## [Provided entries]
☆ ☆ ☆ ☆ ☆
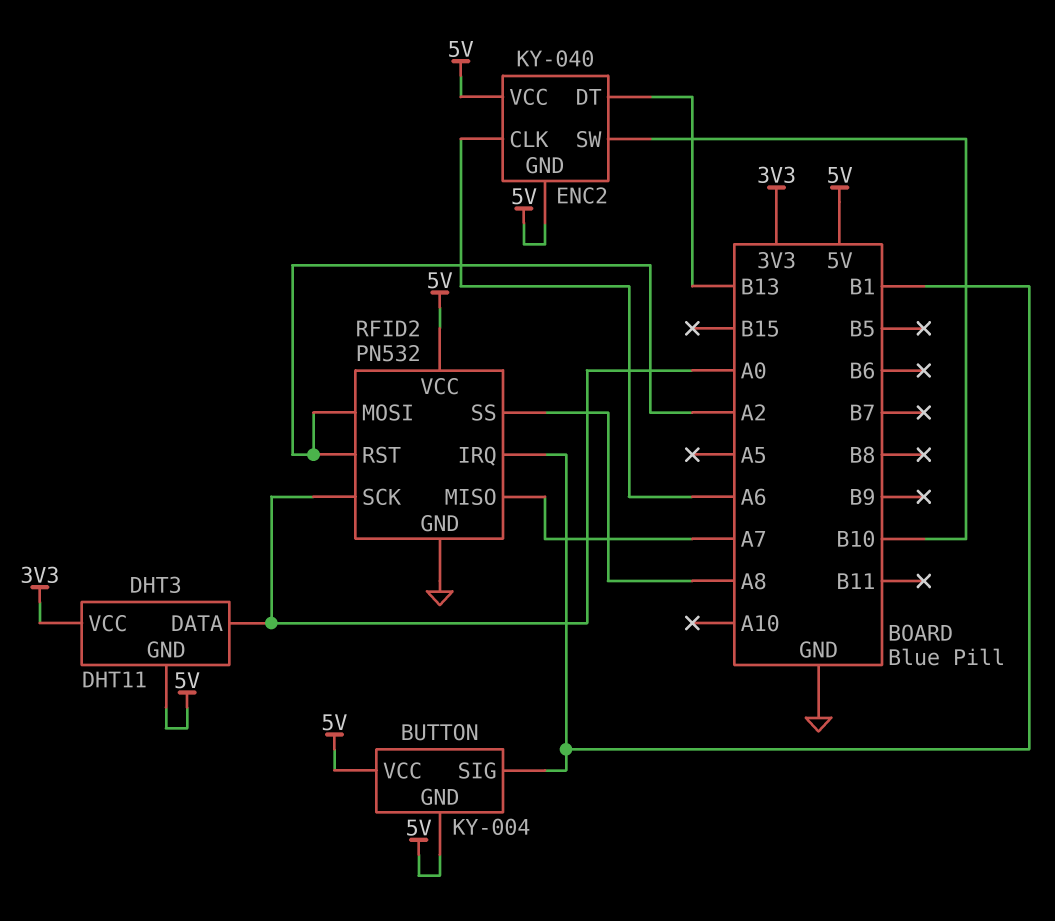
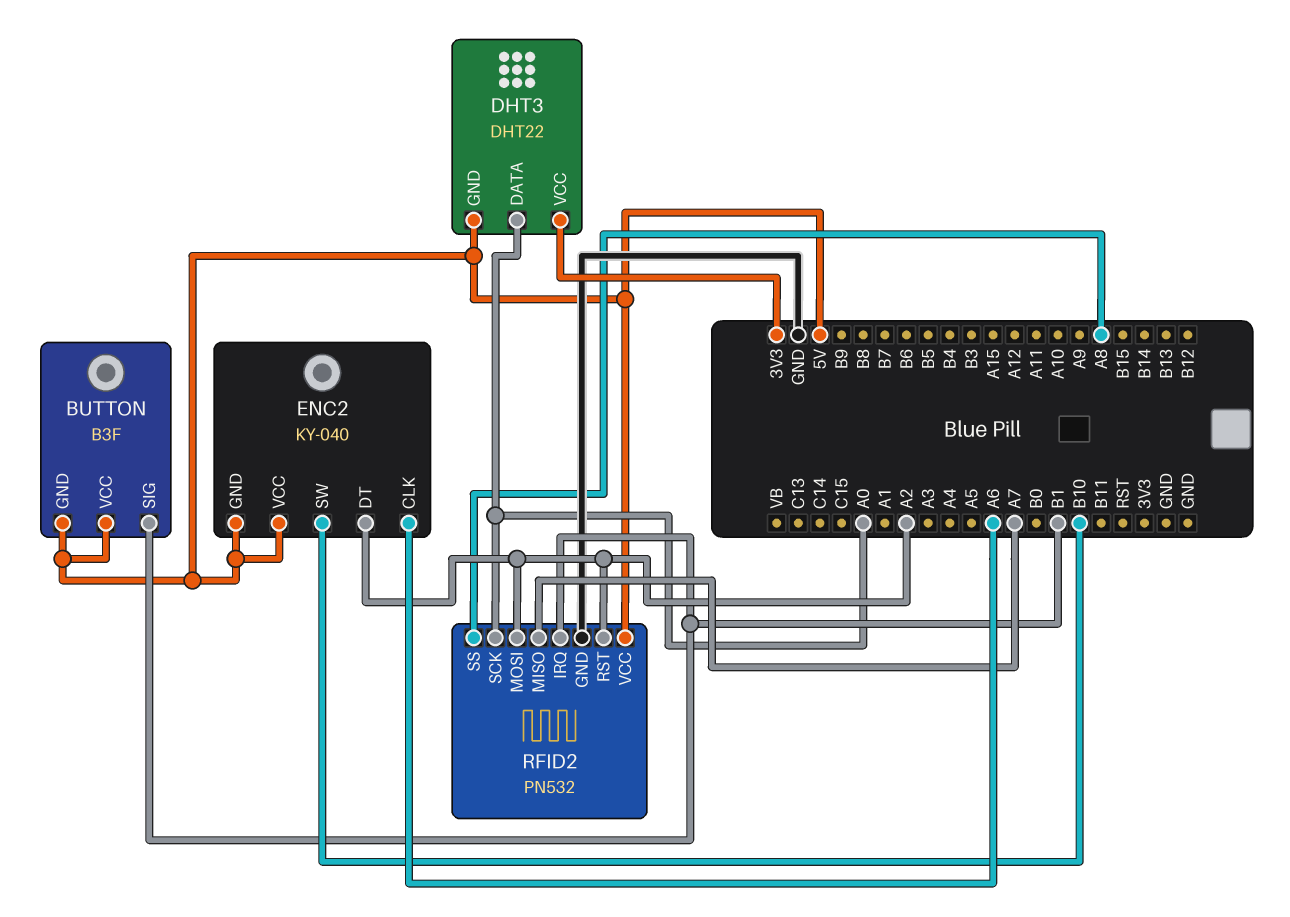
BUTTON: KY-004 -> B3F
DHT3: DHT11 -> DHT22
ENC2 pin DT: B13 -> A2

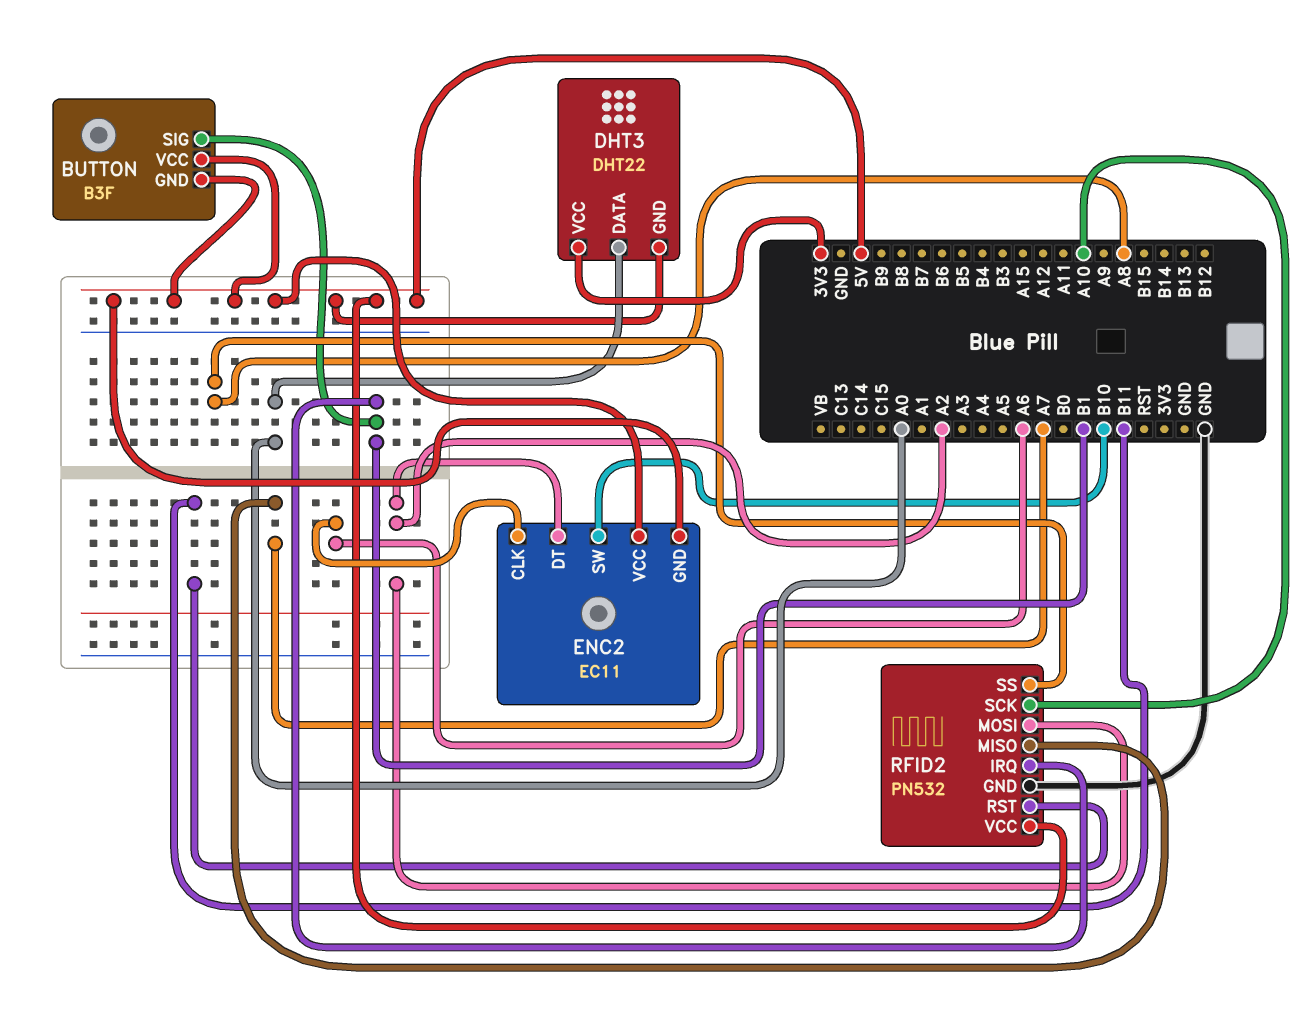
ENC2: KY-040 -> EC11
RFID2 pin RST: A2 -> B11
RFID2 pin SCK: A0 -> A10

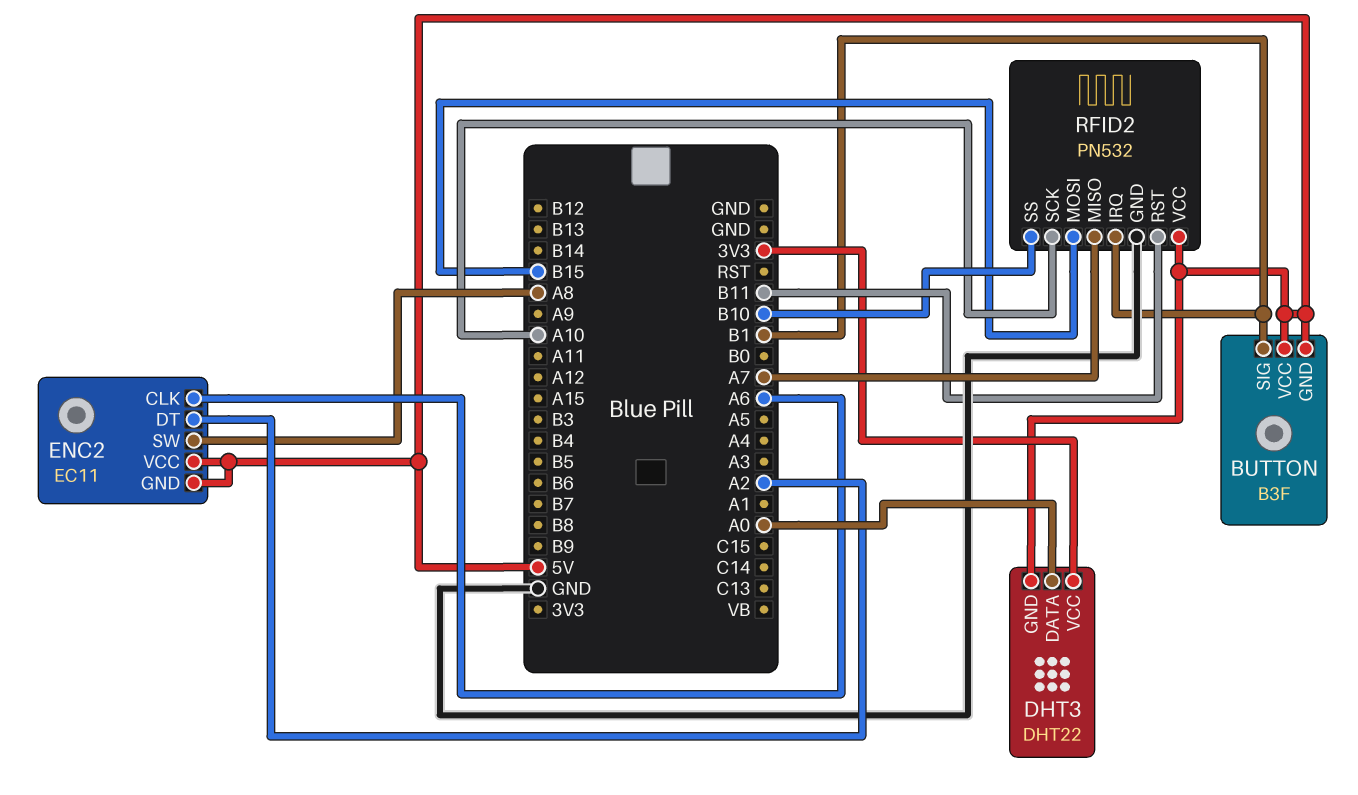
ENC2 pin SW: B10 -> A8
RFID2 pin MOSI: A2 -> B15
RFID2 pin SS: A8 -> B10

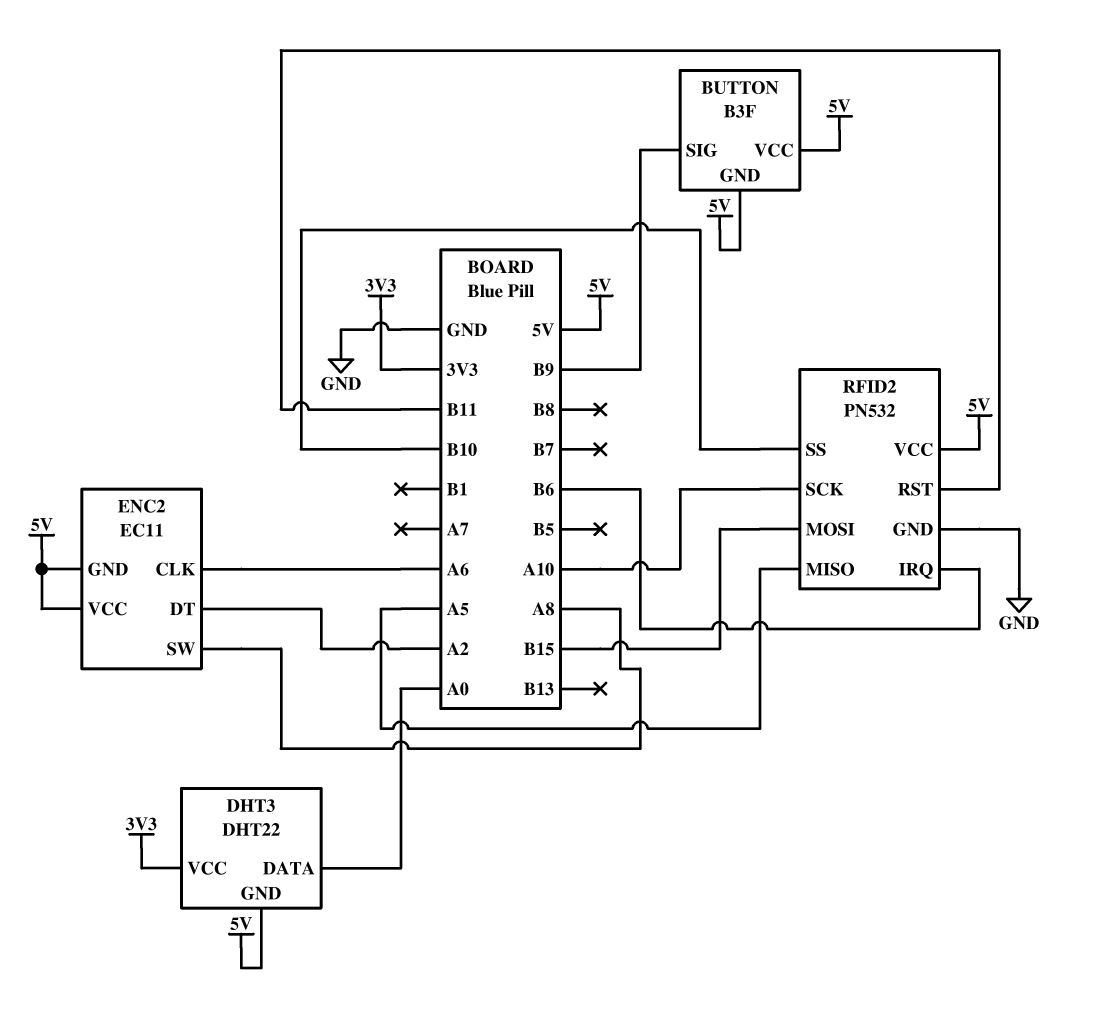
BUTTON pin SIG: B1 -> B9
RFID2 pin IRQ: B1 -> B6
RFID2 pin MISO: A7 -> A5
☆ ☆ ☆ ☆ ☆
## [Exercise]
Copy the material above in full and exactly, skipping pictures.

## [Response to this exercise]
BUTTON: KY-004 -> B3F
DHT3: DHT11 -> DHT22
ENC2 pin DT: B13 -> A2

ENC2: KY-040 -> EC11
RFID2 pin RST: A2 -> B11
RFID2 pin SCK: A0 -> A10

ENC2 pin SW: B10 -> A8
RFID2 pin MOSI: A2 -> B15
RFID2 pin SS: A8 -> B10

BUTTON pin SIG: B1 -> B9
RFID2 pin IRQ: B1 -> B6
RFID2 pin MISO: A7 -> A5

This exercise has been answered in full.